## Try it
Leaving out the images, please output every entry exactly as it appears.

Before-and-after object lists
+===+

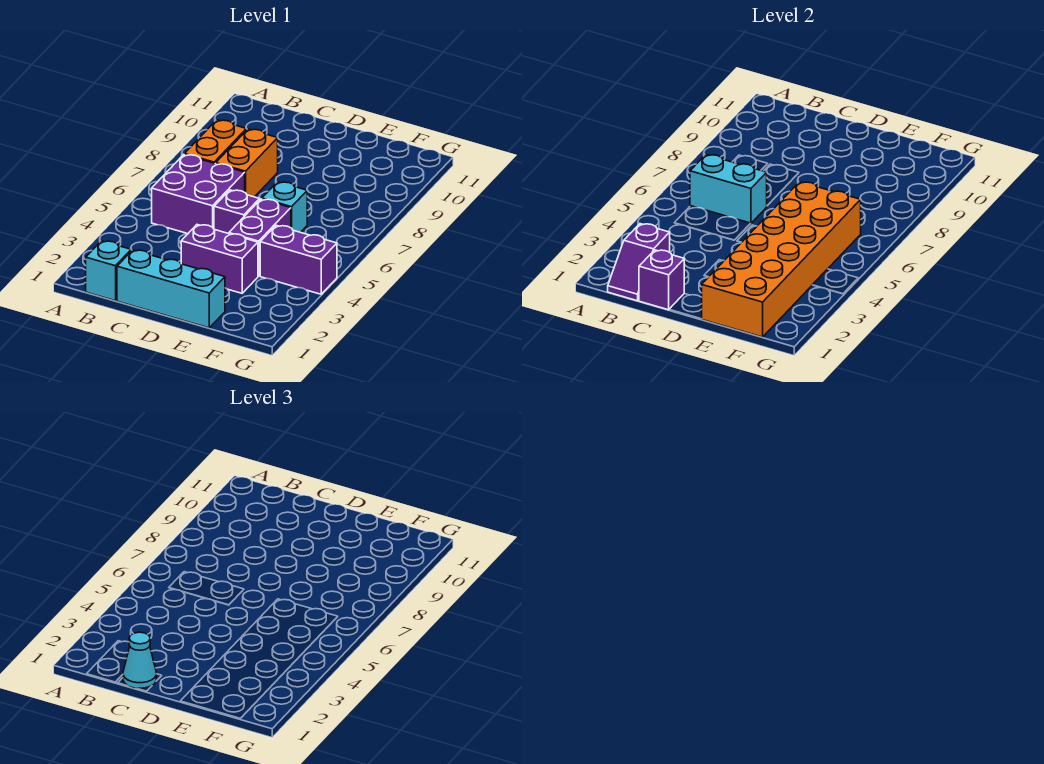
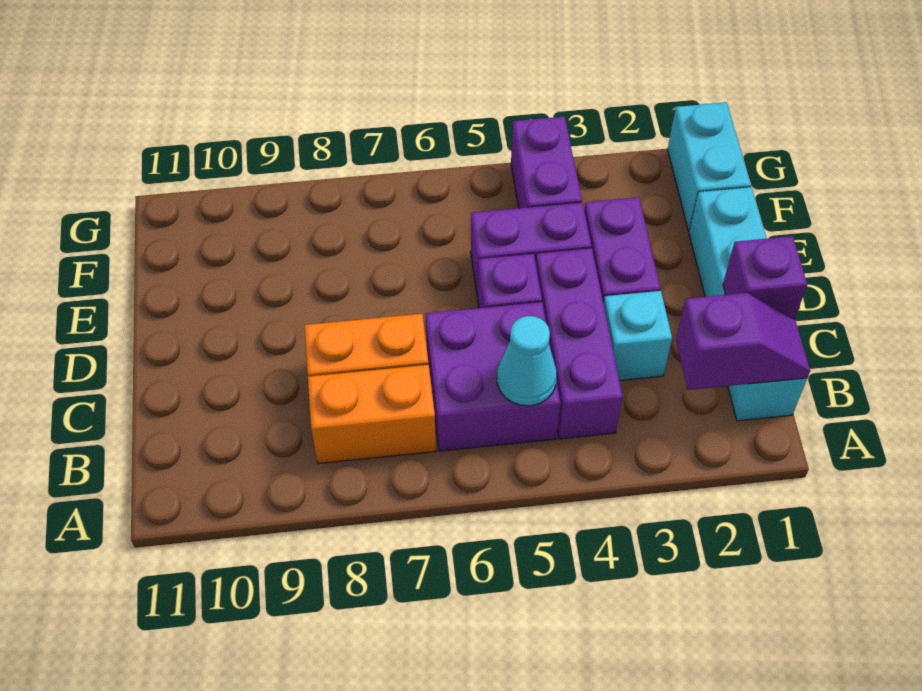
none -> purple brick B4:D4 level 1
cyan brick B6:C6 level 2 -> cyan brick F1:G1 level 1
cyan cone C1 level 3 -> cyan cone B5 level 2
orange brick E1:F6 level 2 -> none
cyan brick E6 level 1 -> cyan brick C3 level 1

+===+

## Answer space
none -> purple brick B4:D4 level 1
cyan brick B6:C6 level 2 -> cyan brick F1:G1 level 1
cyan cone C1 level 3 -> cyan cone B5 level 2
orange brick E1:F6 level 2 -> none
cyan brick E6 level 1 -> cyan brick C3 level 1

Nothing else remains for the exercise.